◆ **Task instructions**:
All of the listing below must be repeated word for word. Pictures are the only thing to omit.

◆ **The data**:
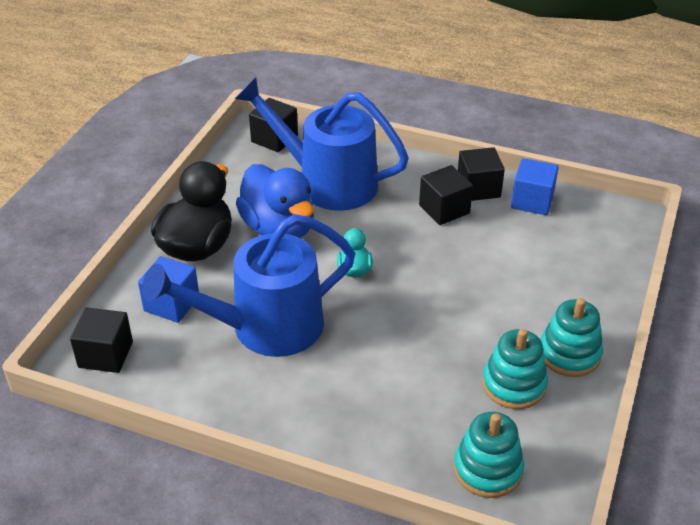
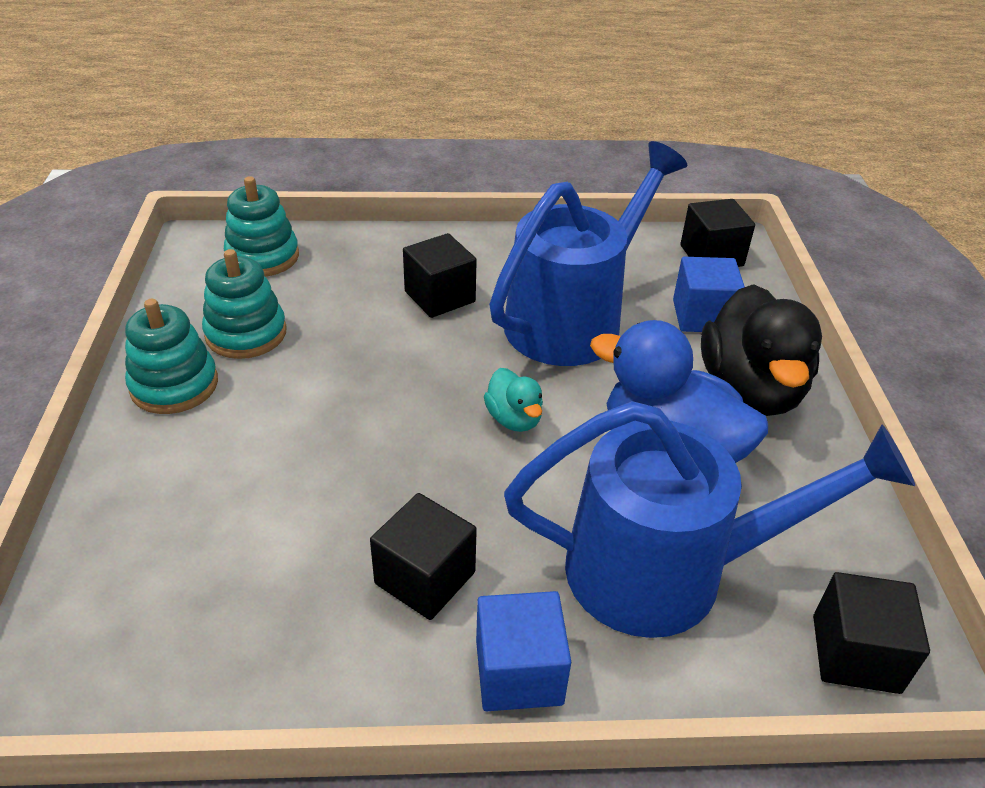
camera: 155 degrees right, 0 degrees up
(478, 188) = (375, 657): black cube -> black cube (440, 297)
(532, 201) = (254, 659): blue cube -> blue cube (519, 672)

◆ **Written answer**:
camera: 155 degrees right, 0 degrees up
(478, 188) = (375, 657): black cube -> black cube (440, 297)
(532, 201) = (254, 659): blue cube -> blue cube (519, 672)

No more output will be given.